EXERCISE INPUTS Start Marker
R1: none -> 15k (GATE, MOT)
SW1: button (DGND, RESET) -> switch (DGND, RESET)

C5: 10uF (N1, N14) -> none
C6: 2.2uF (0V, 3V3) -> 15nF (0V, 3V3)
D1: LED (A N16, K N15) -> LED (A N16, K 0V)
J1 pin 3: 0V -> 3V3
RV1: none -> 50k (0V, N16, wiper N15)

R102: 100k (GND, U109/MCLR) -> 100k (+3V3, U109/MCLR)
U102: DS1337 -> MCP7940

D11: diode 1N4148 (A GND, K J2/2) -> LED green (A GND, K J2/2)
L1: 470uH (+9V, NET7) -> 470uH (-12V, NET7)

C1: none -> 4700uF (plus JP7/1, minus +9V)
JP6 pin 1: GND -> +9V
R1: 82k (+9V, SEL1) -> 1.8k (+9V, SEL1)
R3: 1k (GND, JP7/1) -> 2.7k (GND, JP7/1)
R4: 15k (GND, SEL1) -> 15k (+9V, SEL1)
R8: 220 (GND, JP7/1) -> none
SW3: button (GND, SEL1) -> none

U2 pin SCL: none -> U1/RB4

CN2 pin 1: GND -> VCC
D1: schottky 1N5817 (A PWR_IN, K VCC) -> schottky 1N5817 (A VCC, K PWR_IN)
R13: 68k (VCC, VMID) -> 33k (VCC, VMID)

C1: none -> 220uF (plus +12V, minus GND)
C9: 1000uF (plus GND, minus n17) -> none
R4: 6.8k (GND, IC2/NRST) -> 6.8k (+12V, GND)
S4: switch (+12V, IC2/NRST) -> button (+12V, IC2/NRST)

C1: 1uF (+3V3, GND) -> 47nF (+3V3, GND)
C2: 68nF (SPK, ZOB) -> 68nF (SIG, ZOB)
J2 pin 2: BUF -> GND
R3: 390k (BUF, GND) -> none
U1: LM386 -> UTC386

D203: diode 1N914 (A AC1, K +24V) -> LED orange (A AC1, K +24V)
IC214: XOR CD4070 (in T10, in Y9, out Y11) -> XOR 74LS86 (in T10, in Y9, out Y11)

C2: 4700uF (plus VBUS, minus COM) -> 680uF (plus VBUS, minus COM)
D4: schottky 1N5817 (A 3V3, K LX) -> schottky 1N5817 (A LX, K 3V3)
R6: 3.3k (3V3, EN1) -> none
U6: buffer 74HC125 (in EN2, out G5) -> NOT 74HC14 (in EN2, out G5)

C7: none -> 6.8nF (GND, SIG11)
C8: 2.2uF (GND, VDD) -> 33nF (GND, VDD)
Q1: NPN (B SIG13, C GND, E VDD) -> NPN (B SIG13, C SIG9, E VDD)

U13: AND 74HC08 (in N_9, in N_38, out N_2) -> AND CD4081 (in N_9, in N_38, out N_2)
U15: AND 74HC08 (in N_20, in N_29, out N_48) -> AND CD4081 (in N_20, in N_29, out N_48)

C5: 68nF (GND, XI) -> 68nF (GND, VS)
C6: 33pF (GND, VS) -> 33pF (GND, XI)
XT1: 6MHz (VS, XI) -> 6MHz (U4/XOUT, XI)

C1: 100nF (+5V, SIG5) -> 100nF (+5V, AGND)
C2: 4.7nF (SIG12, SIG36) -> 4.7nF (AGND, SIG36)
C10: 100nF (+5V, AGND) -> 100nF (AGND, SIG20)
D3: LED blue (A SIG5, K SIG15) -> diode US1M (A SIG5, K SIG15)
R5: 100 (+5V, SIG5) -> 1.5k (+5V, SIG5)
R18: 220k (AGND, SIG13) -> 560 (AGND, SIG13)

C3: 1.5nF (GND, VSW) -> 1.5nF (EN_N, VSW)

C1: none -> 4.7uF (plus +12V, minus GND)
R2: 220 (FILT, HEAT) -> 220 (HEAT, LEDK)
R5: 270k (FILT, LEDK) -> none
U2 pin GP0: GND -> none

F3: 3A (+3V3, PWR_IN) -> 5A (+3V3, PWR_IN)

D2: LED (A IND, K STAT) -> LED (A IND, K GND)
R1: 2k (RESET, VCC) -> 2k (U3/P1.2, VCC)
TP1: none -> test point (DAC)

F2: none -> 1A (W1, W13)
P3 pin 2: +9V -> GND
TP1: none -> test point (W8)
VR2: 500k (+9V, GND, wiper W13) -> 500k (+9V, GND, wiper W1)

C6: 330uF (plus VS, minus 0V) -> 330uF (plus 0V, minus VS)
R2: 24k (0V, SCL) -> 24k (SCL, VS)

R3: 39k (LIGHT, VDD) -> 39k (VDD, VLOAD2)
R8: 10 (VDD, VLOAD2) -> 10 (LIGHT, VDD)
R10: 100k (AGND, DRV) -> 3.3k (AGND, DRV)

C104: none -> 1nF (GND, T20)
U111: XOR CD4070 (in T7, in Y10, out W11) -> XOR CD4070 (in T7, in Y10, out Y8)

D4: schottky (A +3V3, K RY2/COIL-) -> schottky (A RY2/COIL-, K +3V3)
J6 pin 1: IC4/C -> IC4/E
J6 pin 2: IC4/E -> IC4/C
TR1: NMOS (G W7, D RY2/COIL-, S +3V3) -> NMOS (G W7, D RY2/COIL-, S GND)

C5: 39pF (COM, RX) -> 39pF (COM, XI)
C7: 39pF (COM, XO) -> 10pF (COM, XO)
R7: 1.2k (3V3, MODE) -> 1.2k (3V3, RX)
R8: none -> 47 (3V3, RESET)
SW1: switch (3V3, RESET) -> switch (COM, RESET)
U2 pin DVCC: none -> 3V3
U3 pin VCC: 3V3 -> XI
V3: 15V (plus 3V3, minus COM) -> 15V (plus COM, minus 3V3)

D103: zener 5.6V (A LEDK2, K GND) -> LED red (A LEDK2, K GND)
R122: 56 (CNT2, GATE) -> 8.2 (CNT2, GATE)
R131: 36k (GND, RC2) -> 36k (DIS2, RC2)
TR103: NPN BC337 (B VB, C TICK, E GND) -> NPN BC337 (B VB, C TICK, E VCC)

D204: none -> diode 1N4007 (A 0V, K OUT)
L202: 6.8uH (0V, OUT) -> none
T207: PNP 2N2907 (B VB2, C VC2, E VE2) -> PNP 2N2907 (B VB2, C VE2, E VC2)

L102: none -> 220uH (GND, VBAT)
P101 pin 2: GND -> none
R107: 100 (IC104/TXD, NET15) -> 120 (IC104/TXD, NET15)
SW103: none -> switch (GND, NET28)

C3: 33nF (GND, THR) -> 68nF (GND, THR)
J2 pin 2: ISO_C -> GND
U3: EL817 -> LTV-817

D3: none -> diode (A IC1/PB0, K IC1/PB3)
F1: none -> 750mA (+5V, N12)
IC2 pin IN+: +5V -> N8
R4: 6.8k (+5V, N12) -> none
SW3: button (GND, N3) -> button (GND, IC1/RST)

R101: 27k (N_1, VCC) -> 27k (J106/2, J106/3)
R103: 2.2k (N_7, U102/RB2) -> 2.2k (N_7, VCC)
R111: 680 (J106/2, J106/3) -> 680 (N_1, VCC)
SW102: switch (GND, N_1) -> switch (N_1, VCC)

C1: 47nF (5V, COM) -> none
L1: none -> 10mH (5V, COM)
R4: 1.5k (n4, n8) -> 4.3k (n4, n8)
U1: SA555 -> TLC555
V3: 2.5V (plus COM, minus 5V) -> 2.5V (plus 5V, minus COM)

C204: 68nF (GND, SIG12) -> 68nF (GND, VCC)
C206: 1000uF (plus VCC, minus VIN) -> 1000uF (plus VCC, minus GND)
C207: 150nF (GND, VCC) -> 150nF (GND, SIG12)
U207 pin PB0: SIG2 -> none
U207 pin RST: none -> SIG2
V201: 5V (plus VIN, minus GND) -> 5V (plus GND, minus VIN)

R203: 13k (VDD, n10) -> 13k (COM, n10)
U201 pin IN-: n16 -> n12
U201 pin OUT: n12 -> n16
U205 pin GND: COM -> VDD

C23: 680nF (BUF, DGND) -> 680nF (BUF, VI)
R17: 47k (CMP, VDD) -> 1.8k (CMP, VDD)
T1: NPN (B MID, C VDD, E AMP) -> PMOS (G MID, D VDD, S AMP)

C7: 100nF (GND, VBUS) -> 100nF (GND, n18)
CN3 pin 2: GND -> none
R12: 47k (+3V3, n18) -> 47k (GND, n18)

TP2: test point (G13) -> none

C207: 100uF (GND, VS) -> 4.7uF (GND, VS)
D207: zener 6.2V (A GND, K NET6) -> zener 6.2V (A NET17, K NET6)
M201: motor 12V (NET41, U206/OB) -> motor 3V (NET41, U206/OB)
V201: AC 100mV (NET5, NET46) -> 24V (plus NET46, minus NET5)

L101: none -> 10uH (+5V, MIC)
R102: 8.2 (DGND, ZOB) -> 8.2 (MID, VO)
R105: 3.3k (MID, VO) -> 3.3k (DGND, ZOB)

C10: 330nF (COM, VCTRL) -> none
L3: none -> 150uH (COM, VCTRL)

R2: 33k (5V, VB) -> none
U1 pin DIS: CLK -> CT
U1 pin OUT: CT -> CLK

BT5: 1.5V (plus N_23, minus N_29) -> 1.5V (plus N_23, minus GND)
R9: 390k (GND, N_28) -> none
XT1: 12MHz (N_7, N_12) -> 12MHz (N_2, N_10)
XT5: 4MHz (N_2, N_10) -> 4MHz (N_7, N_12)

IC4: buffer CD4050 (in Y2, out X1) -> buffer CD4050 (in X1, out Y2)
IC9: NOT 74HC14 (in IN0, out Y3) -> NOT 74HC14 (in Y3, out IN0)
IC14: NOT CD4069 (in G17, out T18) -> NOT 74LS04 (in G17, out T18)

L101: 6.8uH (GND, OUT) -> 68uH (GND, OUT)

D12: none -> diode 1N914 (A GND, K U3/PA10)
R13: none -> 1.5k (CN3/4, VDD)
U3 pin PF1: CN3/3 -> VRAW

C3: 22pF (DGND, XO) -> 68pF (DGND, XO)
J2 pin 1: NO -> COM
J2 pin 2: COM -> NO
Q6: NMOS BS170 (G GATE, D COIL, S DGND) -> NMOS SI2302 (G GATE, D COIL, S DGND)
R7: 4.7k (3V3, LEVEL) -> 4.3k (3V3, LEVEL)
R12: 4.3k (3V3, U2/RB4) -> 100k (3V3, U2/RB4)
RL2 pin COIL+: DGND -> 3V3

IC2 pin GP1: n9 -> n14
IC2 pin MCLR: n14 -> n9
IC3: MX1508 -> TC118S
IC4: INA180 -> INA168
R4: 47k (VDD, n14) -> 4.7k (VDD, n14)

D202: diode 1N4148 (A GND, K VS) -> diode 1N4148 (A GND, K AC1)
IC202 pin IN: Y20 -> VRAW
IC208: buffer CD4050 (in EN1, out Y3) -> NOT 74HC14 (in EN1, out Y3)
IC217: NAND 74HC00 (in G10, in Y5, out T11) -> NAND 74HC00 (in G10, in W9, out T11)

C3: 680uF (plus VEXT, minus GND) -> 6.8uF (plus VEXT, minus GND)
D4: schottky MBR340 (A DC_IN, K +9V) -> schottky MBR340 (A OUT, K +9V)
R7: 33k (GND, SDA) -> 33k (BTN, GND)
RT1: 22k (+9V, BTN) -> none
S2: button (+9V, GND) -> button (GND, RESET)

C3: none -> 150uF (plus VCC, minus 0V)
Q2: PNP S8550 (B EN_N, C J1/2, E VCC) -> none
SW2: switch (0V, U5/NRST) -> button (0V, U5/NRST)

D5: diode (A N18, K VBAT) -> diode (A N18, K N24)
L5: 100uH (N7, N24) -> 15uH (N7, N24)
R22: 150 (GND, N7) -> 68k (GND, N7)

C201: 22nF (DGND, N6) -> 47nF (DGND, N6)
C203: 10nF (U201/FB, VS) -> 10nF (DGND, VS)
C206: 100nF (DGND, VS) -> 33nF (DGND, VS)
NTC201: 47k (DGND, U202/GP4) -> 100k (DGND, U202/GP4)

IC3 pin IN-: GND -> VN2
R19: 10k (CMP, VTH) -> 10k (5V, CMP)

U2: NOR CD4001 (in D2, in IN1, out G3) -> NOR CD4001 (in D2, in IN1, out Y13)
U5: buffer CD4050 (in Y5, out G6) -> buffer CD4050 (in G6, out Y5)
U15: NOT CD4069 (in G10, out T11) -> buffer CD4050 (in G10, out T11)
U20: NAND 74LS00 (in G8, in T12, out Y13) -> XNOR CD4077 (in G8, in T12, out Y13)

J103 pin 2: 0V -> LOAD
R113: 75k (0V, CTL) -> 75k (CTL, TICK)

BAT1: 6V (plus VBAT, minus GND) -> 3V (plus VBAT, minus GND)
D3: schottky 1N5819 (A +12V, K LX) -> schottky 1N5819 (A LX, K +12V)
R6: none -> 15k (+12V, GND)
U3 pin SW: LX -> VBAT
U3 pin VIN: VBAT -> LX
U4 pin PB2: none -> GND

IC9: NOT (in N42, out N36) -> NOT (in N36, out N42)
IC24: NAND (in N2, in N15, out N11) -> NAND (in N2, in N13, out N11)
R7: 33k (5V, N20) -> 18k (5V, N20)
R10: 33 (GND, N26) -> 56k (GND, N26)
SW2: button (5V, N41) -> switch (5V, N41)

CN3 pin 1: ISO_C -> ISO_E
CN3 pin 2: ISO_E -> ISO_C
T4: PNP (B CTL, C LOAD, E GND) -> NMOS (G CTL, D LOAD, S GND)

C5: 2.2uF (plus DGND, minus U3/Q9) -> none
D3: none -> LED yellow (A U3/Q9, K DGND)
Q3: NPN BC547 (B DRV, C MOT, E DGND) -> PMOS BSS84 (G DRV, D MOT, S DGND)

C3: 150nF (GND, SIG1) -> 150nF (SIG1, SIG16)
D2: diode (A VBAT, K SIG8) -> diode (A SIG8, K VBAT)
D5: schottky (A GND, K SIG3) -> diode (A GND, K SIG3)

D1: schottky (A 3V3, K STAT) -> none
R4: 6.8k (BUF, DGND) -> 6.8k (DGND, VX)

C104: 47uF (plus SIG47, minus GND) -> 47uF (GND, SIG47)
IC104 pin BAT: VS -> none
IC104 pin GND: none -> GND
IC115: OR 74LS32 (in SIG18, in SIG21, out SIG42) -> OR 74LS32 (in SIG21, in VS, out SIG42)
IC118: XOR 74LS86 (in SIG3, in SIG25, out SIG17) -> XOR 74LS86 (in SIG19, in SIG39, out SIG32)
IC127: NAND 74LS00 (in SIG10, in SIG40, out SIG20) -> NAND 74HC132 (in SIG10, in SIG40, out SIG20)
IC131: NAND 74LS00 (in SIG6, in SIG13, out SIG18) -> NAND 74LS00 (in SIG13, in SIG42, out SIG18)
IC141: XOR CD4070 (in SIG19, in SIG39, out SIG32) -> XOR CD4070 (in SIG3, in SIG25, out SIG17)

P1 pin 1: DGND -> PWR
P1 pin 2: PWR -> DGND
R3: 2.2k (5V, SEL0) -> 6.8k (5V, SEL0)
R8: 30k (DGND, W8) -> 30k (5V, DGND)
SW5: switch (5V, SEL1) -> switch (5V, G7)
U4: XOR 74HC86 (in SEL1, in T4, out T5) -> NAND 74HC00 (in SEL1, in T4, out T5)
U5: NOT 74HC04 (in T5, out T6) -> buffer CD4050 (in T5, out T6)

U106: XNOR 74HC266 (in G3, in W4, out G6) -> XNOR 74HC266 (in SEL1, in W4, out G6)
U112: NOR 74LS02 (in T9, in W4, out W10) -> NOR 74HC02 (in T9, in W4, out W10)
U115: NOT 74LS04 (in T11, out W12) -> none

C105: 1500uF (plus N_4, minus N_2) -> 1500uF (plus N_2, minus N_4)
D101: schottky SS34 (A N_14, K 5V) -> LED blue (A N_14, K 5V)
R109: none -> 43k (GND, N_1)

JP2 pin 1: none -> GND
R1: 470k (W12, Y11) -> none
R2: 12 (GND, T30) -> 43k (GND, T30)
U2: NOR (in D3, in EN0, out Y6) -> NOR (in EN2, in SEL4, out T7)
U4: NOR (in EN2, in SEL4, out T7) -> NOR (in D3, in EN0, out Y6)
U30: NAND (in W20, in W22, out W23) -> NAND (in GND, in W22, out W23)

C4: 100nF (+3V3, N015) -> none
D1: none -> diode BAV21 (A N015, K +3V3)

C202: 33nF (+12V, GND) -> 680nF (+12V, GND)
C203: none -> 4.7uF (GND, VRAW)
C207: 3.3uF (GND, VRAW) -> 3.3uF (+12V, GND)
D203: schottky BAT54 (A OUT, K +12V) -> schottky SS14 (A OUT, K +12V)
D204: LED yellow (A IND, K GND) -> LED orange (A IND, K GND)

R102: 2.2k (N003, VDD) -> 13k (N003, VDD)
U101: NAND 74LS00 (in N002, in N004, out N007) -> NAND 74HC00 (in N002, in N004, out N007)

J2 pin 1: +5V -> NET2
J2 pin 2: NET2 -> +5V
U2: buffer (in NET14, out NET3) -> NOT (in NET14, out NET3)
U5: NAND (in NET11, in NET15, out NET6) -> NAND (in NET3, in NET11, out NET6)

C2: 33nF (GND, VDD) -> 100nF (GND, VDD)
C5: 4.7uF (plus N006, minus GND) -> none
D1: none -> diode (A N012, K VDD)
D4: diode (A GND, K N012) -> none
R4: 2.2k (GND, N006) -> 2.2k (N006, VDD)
EXERCISE INPUTS End Marker
▸ EXERCISE PROMPT
Pick from the records each line that contains the word "COIL" and show it.

▸ OUTPUT OF THE TASK
D4: schottky (A +3V3, K RY2/COIL-) -> schottky (A RY2/COIL-, K +3V3)
TR1: NMOS (G W7, D RY2/COIL-, S +3V3) -> NMOS (G W7, D RY2/COIL-, S GND)
Q6: NMOS BS170 (G GATE, D COIL, S DGND) -> NMOS SI2302 (G GATE, D COIL, S DGND)
RL2 pin COIL+: DGND -> 3V3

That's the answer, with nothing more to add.